== What the exercise asks ==
Which lines of the entries below run from the one holding "(371, 364) = (274, 268): none" to the one holding "(534, 140) = (552, 150): none", inclusive? Set down exactly those lines and no others.

== Records for processing ==
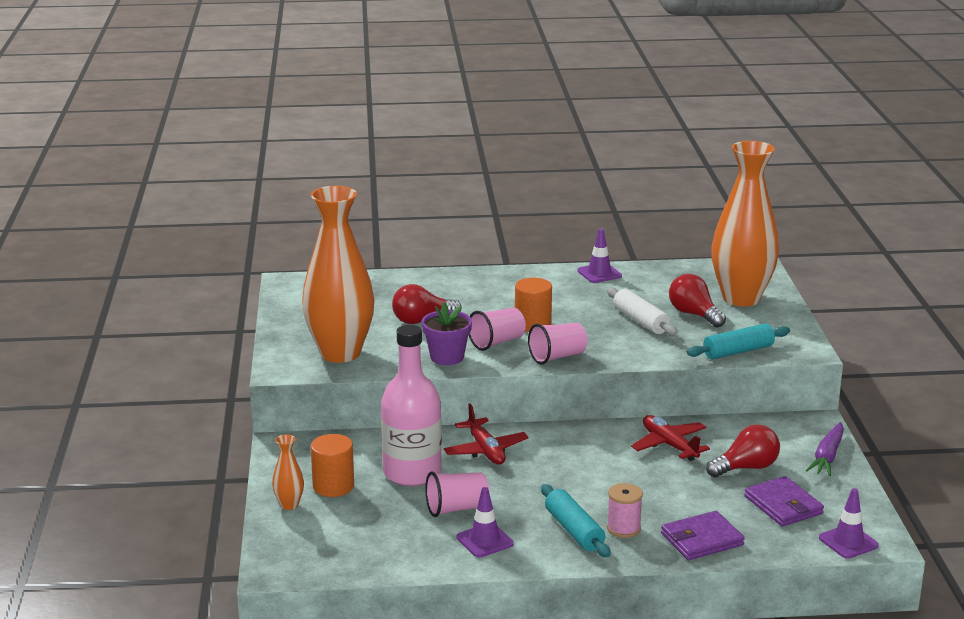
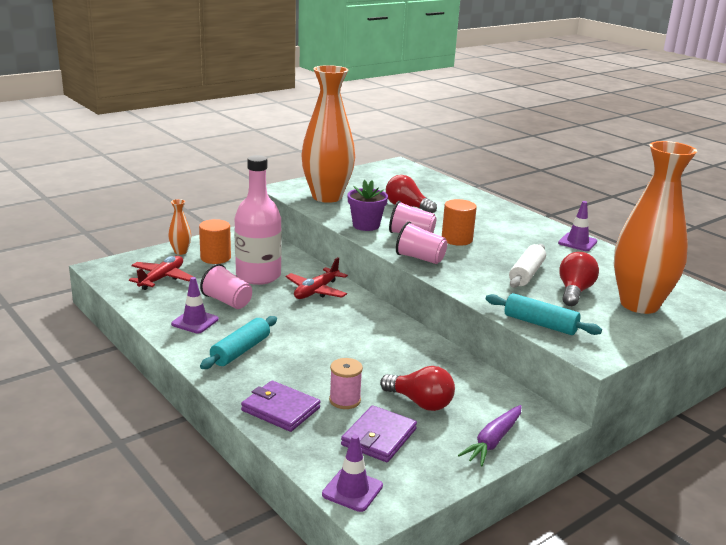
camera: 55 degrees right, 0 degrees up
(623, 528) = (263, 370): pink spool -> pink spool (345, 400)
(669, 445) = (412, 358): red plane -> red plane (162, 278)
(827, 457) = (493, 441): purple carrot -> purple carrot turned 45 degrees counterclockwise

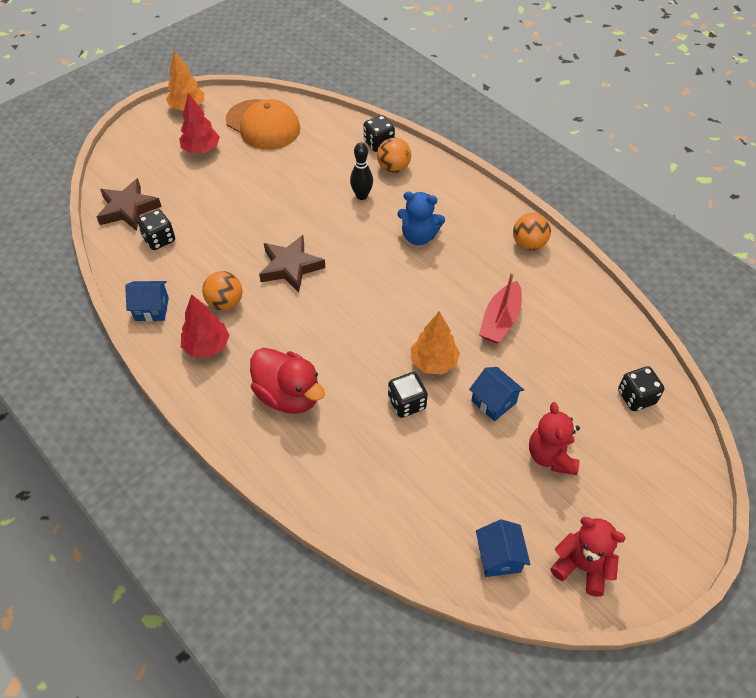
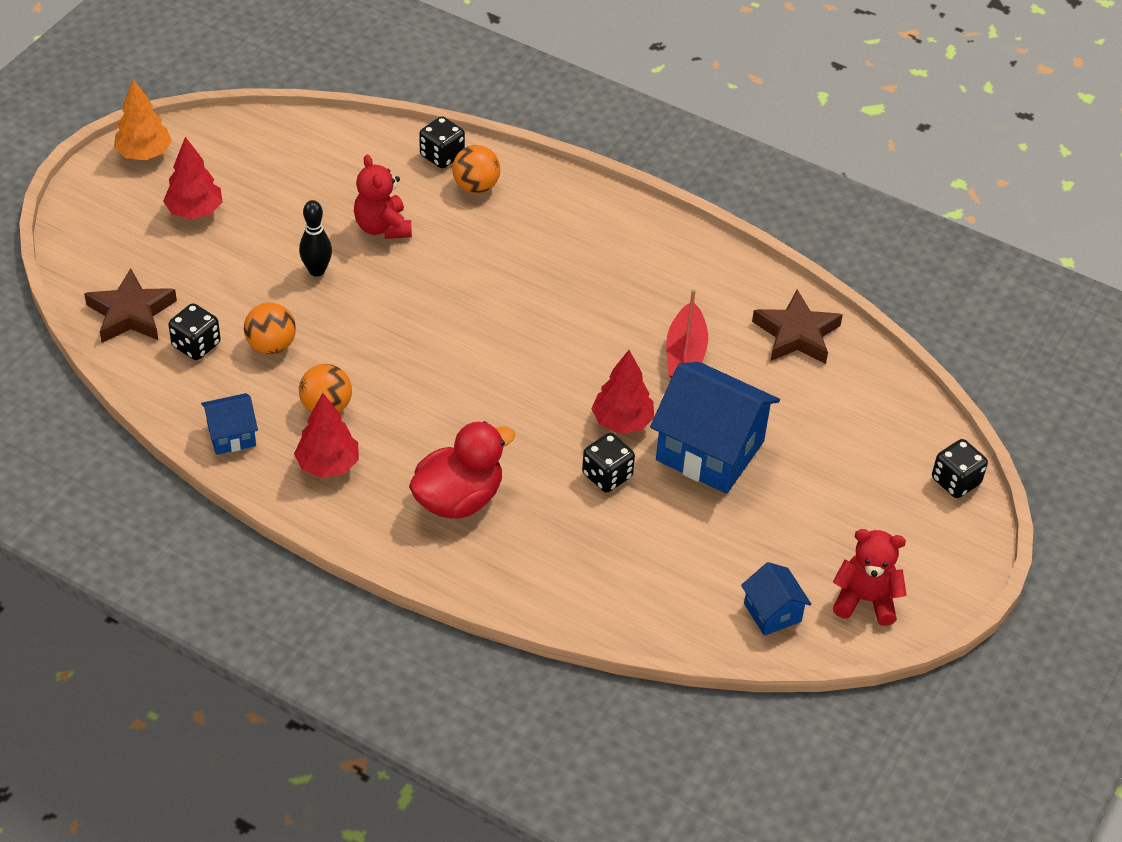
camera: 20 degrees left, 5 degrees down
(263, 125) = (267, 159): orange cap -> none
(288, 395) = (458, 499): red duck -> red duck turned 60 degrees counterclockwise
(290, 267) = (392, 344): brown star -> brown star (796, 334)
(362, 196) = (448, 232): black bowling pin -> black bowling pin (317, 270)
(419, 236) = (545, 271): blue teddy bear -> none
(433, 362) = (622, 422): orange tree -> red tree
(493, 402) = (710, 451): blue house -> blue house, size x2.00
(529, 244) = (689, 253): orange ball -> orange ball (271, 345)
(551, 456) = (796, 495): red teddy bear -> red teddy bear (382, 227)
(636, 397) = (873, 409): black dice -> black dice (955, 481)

---

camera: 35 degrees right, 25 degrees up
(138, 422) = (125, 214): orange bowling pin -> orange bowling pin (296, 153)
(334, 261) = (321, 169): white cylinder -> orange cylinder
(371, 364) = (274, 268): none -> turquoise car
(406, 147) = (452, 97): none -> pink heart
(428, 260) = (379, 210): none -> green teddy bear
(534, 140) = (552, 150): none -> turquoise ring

* * *

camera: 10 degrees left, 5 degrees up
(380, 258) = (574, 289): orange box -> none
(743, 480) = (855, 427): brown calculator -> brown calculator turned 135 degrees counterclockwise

== Exercise solution ==
(371, 364) = (274, 268): none -> turquoise car
(406, 147) = (452, 97): none -> pink heart
(428, 260) = (379, 210): none -> green teddy bear
(534, 140) = (552, 150): none -> turquoise ring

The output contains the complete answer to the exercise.